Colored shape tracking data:

======

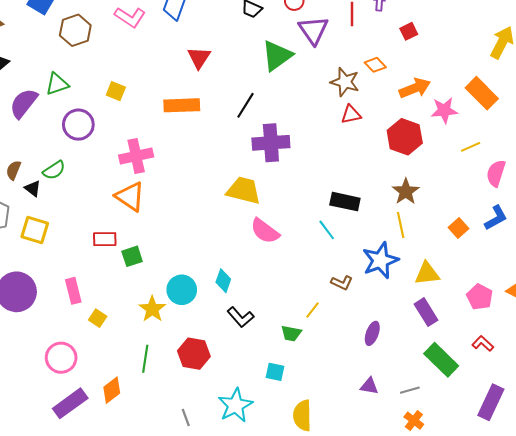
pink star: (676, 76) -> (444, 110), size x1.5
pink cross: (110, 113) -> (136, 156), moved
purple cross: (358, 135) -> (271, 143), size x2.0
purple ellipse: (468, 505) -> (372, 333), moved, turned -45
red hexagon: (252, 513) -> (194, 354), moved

======

[To do] Copy out every line of the data in which the word "purple" is found.

[Response]
purple cross: (358, 135) -> (271, 143), size x2.0
purple ellipse: (468, 505) -> (372, 333), moved, turned -45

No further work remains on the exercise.